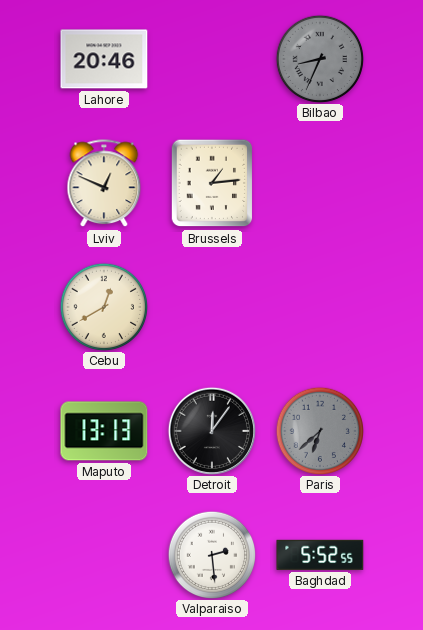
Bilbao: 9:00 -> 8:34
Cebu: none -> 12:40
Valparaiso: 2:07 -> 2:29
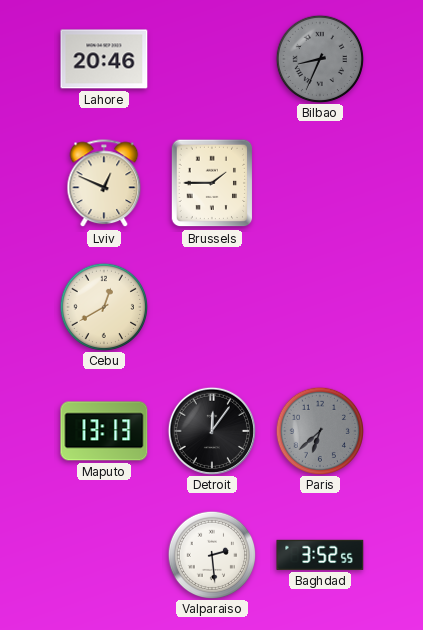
Brussels: 1:14 -> 1:45
Baghdad: 5:52 -> 3:52
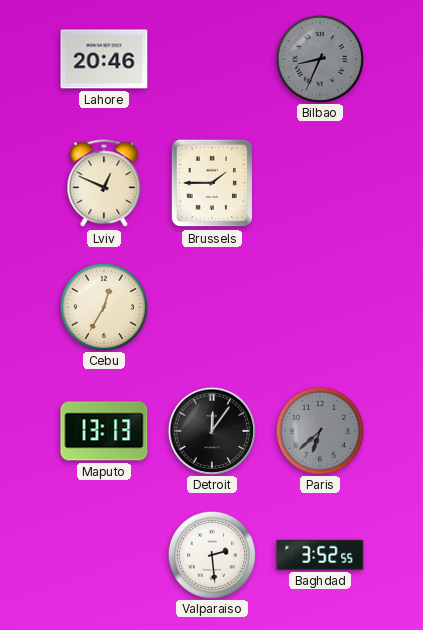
Cebu: 12:40 -> 12:35
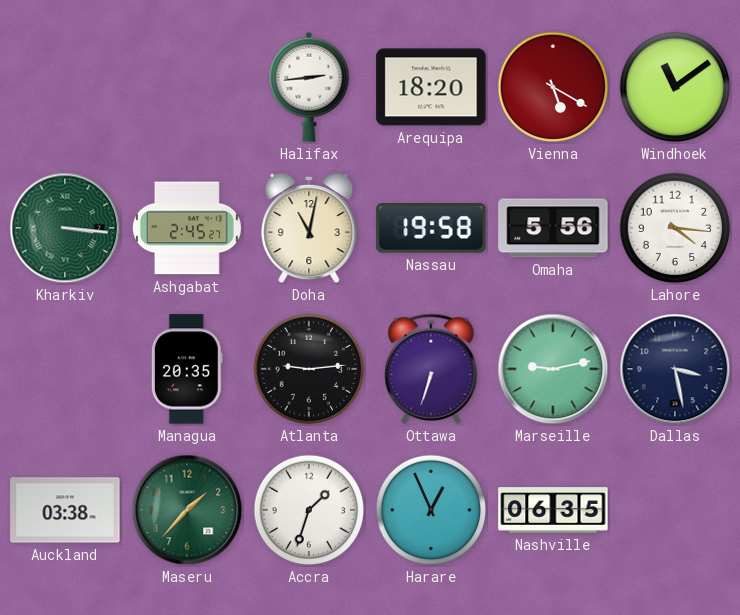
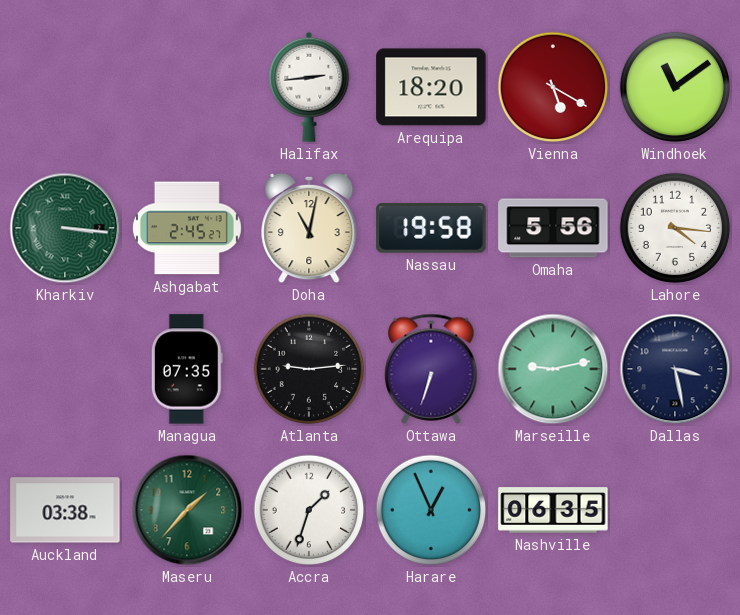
Managua: 20:35 -> 07:35
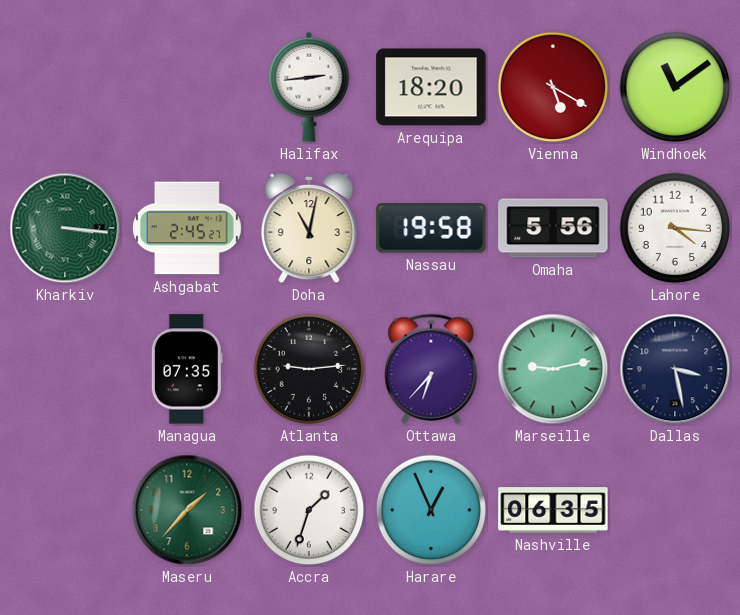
Ottawa: 6:33 -> 6:37
Auckland: 03:38 -> none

▸ **Exercise**:
Reproduce every line of the listing above word for word, leaving out the pictures.

▸ **Output below**:
Bilbao: 9:00 -> 8:34
Cebu: none -> 12:40
Valparaiso: 2:07 -> 2:29
Brussels: 1:14 -> 1:45
Baghdad: 5:52 -> 3:52
Cebu: 12:40 -> 12:35
Managua: 20:35 -> 07:35
Ottawa: 6:33 -> 6:37
Auckland: 03:38 -> none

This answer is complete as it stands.